- _Your assignment_: In the data below, locate the line containing "(79, 221) = (373, 595): purple" and the line containing "(386, 816) = (428, 433): none", then retype both and everything between them exactly. Pictures are not part of the copy.

- _Supplied entries_:
▼

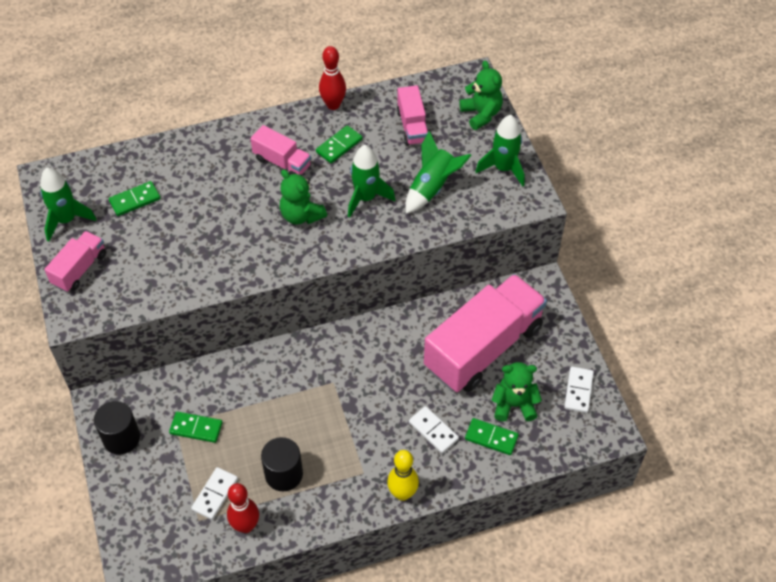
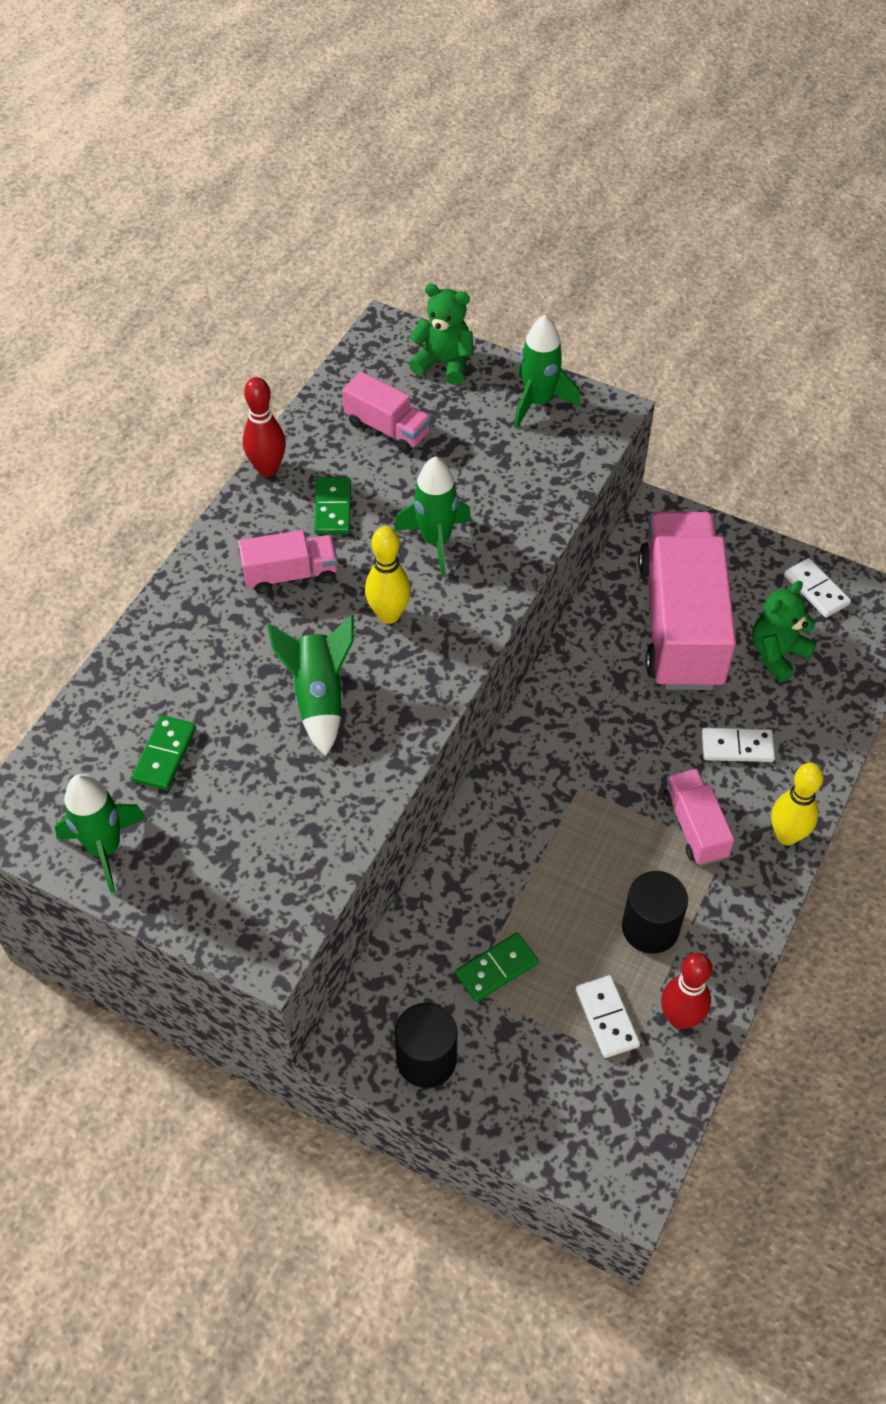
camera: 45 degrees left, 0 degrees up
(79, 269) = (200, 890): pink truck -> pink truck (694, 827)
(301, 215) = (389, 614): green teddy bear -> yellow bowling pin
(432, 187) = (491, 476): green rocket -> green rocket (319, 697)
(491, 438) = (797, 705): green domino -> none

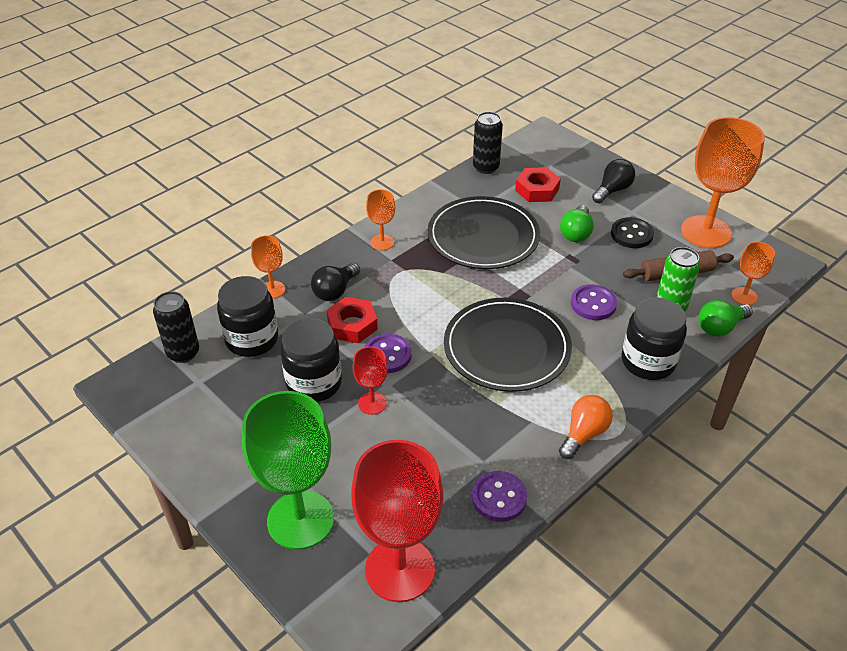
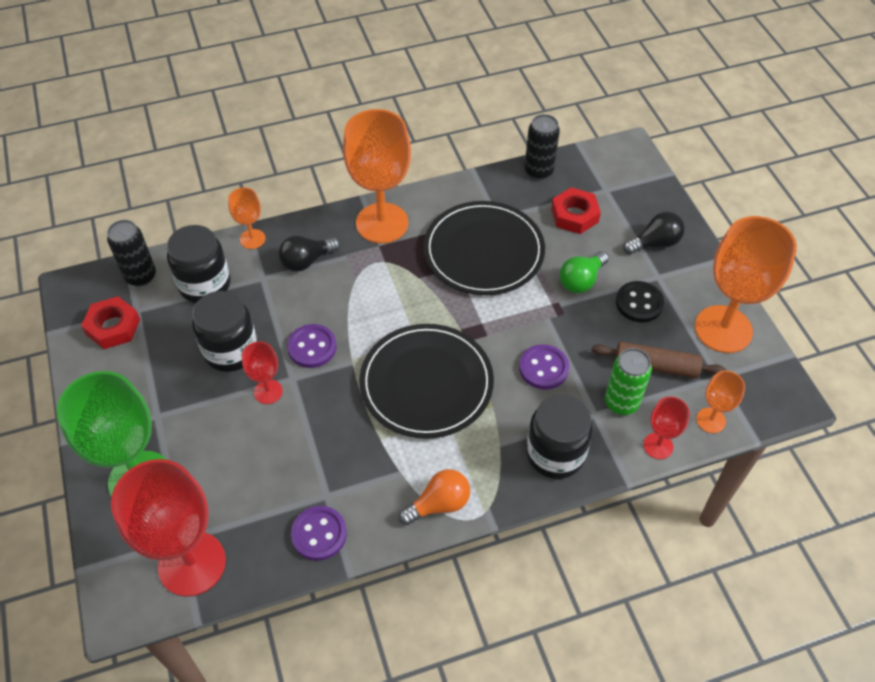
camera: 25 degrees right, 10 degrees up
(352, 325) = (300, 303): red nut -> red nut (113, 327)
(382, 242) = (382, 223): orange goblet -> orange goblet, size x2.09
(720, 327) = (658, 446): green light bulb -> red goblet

▲
▼

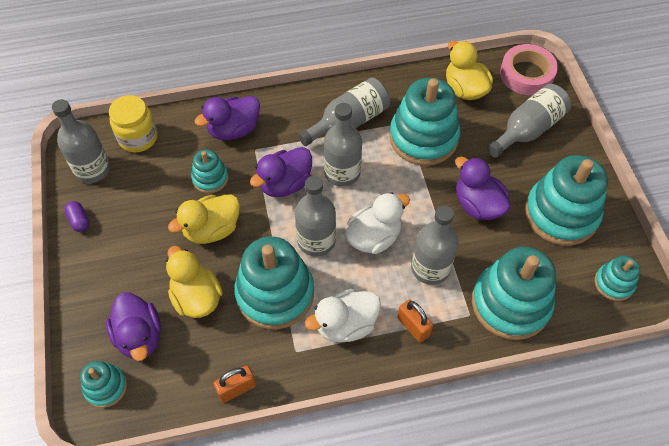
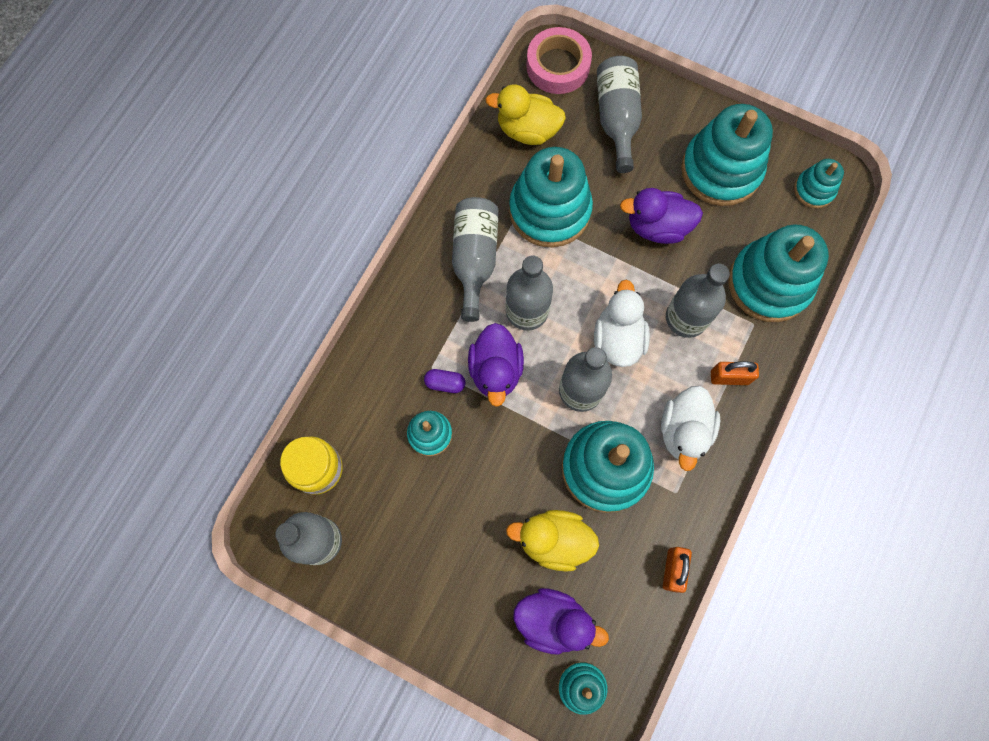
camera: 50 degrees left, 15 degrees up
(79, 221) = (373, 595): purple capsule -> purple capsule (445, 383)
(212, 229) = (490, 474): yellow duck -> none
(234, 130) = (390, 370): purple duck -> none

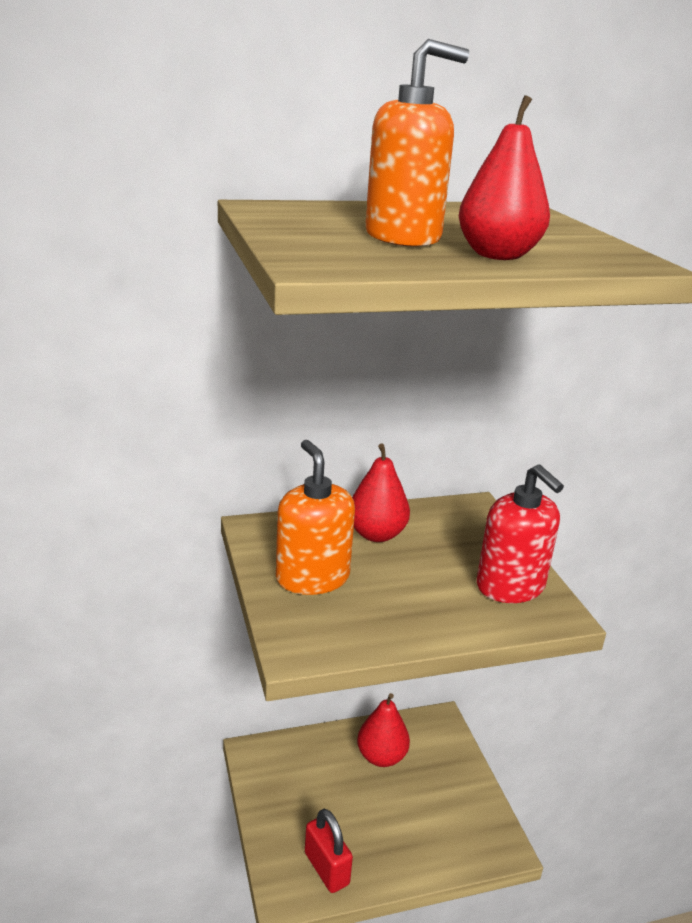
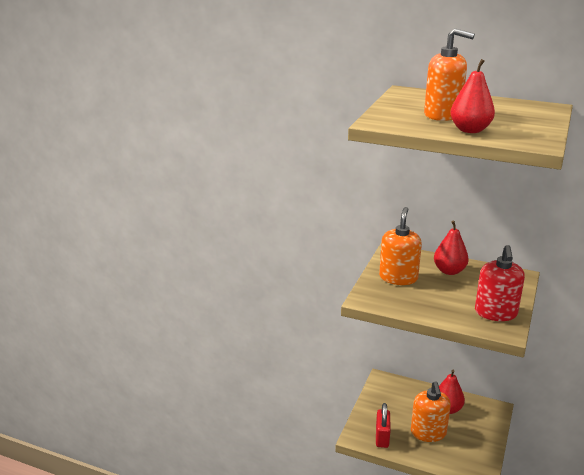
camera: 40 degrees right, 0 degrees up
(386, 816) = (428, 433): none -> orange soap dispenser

▲

- _Expected output_:
(79, 221) = (373, 595): purple capsule -> purple capsule (445, 383)
(212, 229) = (490, 474): yellow duck -> none
(234, 130) = (390, 370): purple duck -> none

camera: 40 degrees right, 0 degrees up
(386, 816) = (428, 433): none -> orange soap dispenser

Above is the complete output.